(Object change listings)

<<<<

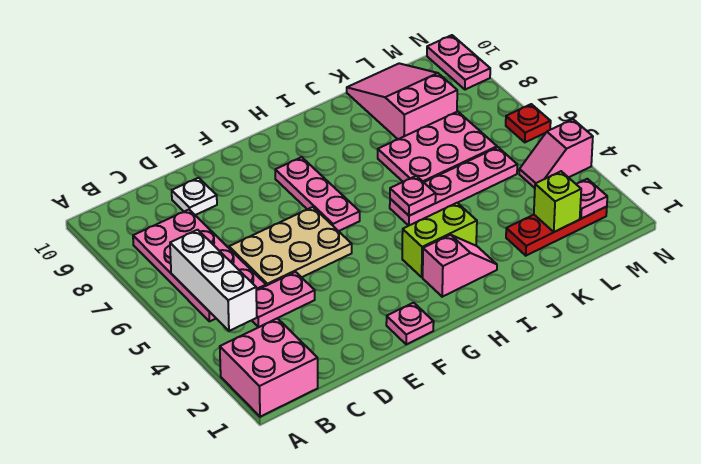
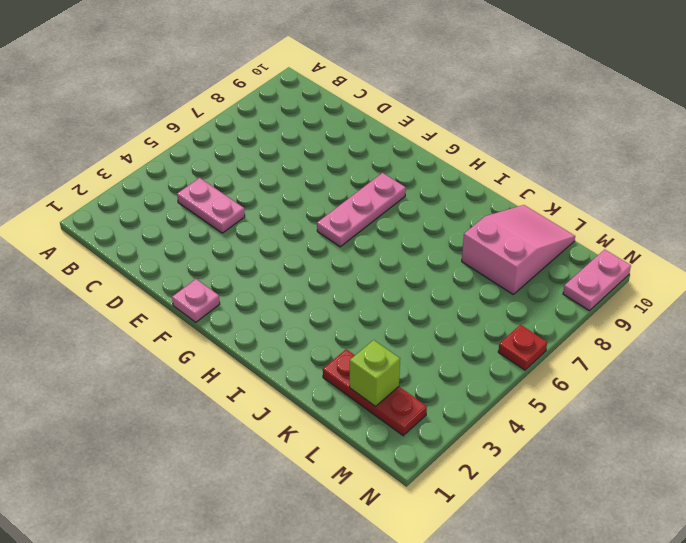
none -> pink brick A1:B2 level 1
none -> pink plate B5:C8 level 1
none -> tan plate D5:F6 level 1

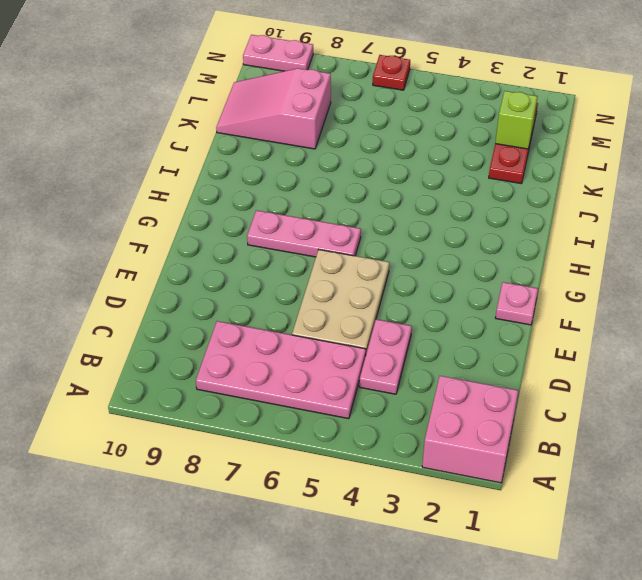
none -> white plate D9 level 1
none -> pink slope H2:I2 level 1 top H
none -> lime brick H3:I3 level 1

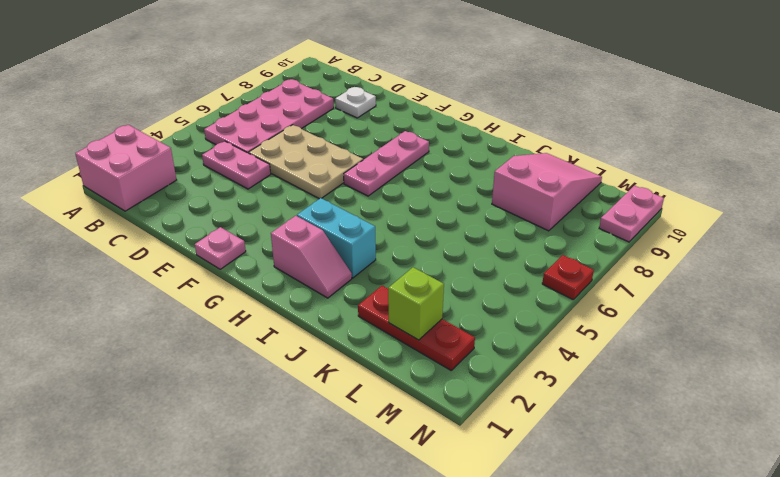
cyan brick H3:I3 level 1 -> lime brick H3:I3 level 1
none -> pink plate I5:L5 level 1
none -> pink plate J6:L7 level 1
none -> pink slope M4:N4 level 1 top N

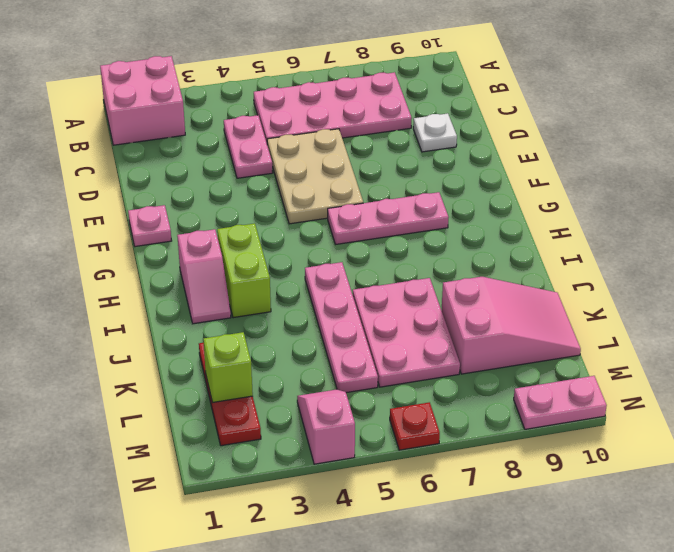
none -> white brick B4:B6 level 2
none -> pink plate I5 level 2
none -> pink plate M2 level 2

>>>>

▸ **WHAT IS NEEDED**
Reproduce the span beginning at the line with "none -> pink plate I5:L5 level 1" and ending at the last line of the entries above, inclusive, exactly as it stands. Exclude the pictures.

▸ **REPLY TO THE EXERCISE**
none -> pink plate I5:L5 level 1
none -> pink plate J6:L7 level 1
none -> pink slope M4:N4 level 1 top N

none -> white brick B4:B6 level 2
none -> pink plate I5 level 2
none -> pink plate M2 level 2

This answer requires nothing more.